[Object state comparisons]

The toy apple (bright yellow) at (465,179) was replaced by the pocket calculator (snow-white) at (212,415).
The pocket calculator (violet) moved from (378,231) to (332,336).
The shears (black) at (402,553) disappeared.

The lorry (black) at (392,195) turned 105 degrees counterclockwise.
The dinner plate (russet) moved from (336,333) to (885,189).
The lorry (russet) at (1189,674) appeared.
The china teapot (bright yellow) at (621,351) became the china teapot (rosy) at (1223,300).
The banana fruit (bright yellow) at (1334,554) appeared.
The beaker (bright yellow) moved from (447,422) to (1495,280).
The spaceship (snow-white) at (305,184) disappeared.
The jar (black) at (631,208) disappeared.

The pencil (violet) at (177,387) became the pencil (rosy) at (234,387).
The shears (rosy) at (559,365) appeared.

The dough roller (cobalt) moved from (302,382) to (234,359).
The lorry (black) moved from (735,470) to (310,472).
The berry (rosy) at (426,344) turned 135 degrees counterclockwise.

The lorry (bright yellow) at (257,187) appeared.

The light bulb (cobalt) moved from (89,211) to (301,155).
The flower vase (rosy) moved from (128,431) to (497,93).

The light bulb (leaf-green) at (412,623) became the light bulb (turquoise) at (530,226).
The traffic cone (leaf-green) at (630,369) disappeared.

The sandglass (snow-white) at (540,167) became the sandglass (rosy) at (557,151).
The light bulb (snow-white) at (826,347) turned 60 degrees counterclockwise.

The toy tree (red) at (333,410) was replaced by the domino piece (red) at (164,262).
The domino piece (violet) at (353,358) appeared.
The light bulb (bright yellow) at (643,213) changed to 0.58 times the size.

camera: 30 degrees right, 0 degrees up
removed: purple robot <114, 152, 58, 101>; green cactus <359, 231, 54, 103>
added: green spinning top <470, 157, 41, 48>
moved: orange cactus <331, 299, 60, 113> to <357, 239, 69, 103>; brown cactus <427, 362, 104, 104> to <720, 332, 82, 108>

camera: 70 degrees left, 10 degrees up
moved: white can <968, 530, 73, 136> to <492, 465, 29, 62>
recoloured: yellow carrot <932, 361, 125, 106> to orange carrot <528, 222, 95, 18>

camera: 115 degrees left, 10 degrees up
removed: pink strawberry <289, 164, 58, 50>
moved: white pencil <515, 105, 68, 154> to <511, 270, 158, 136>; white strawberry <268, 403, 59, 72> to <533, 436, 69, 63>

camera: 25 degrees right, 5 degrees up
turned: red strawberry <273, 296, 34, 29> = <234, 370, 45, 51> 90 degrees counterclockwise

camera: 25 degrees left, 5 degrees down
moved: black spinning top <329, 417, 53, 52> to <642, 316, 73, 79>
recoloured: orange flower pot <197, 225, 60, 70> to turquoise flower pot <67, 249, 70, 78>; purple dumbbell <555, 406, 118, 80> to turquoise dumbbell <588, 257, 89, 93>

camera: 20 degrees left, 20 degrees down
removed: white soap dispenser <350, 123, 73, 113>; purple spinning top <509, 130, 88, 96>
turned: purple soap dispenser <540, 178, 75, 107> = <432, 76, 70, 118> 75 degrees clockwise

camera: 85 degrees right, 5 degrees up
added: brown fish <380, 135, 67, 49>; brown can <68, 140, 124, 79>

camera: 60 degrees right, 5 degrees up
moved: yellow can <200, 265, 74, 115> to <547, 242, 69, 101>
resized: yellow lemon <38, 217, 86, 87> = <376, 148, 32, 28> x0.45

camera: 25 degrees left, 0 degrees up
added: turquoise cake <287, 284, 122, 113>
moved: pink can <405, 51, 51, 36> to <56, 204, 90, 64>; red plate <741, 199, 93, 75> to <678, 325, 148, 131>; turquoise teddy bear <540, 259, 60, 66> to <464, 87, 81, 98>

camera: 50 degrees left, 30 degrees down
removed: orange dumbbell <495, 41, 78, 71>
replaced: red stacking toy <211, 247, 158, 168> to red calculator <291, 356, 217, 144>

→ **What you will do**:
What is needed here is every record above, repeated exactly.

→ **Exercise solution**:
The toy apple (bright yellow) at (465,179) was replaced by the pocket calculator (snow-white) at (212,415).
The pocket calculator (violet) moved from (378,231) to (332,336).
The shears (black) at (402,553) disappeared.

The lorry (black) at (392,195) turned 105 degrees counterclockwise.
The dinner plate (russet) moved from (336,333) to (885,189).
The lorry (russet) at (1189,674) appeared.
The china teapot (bright yellow) at (621,351) became the china teapot (rosy) at (1223,300).
The banana fruit (bright yellow) at (1334,554) appeared.
The beaker (bright yellow) moved from (447,422) to (1495,280).
The spaceship (snow-white) at (305,184) disappeared.
The jar (black) at (631,208) disappeared.

The pencil (violet) at (177,387) became the pencil (rosy) at (234,387).
The shears (rosy) at (559,365) appeared.

The dough roller (cobalt) moved from (302,382) to (234,359).
The lorry (black) moved from (735,470) to (310,472).
The berry (rosy) at (426,344) turned 135 degrees counterclockwise.

The lorry (bright yellow) at (257,187) appeared.

The light bulb (cobalt) moved from (89,211) to (301,155).
The flower vase (rosy) moved from (128,431) to (497,93).

The light bulb (leaf-green) at (412,623) became the light bulb (turquoise) at (530,226).
The traffic cone (leaf-green) at (630,369) disappeared.

The sandglass (snow-white) at (540,167) became the sandglass (rosy) at (557,151).
The light bulb (snow-white) at (826,347) turned 60 degrees counterclockwise.

The toy tree (red) at (333,410) was replaced by the domino piece (red) at (164,262).
The domino piece (violet) at (353,358) appeared.
The light bulb (bright yellow) at (643,213) changed to 0.58 times the size.

camera: 30 degrees right, 0 degrees up
removed: purple robot <114, 152, 58, 101>; green cactus <359, 231, 54, 103>
added: green spinning top <470, 157, 41, 48>
moved: orange cactus <331, 299, 60, 113> to <357, 239, 69, 103>; brown cactus <427, 362, 104, 104> to <720, 332, 82, 108>

camera: 70 degrees left, 10 degrees up
moved: white can <968, 530, 73, 136> to <492, 465, 29, 62>
recoloured: yellow carrot <932, 361, 125, 106> to orange carrot <528, 222, 95, 18>

camera: 115 degrees left, 10 degrees up
removed: pink strawberry <289, 164, 58, 50>
moved: white pencil <515, 105, 68, 154> to <511, 270, 158, 136>; white strawberry <268, 403, 59, 72> to <533, 436, 69, 63>

camera: 25 degrees right, 5 degrees up
turned: red strawberry <273, 296, 34, 29> = <234, 370, 45, 51> 90 degrees counterclockwise

camera: 25 degrees left, 5 degrees down
moved: black spinning top <329, 417, 53, 52> to <642, 316, 73, 79>
recoloured: orange flower pot <197, 225, 60, 70> to turquoise flower pot <67, 249, 70, 78>; purple dumbbell <555, 406, 118, 80> to turquoise dumbbell <588, 257, 89, 93>

camera: 20 degrees left, 20 degrees down
removed: white soap dispenser <350, 123, 73, 113>; purple spinning top <509, 130, 88, 96>
turned: purple soap dispenser <540, 178, 75, 107> = <432, 76, 70, 118> 75 degrees clockwise

camera: 85 degrees right, 5 degrees up
added: brown fish <380, 135, 67, 49>; brown can <68, 140, 124, 79>

camera: 60 degrees right, 5 degrees up
moved: yellow can <200, 265, 74, 115> to <547, 242, 69, 101>
resized: yellow lemon <38, 217, 86, 87> = <376, 148, 32, 28> x0.45

camera: 25 degrees left, 0 degrees up
added: turquoise cake <287, 284, 122, 113>
moved: pink can <405, 51, 51, 36> to <56, 204, 90, 64>; red plate <741, 199, 93, 75> to <678, 325, 148, 131>; turquoise teddy bear <540, 259, 60, 66> to <464, 87, 81, 98>

camera: 50 degrees left, 30 degrees down
removed: orange dumbbell <495, 41, 78, 71>
replaced: red stacking toy <211, 247, 158, 168> to red calculator <291, 356, 217, 144>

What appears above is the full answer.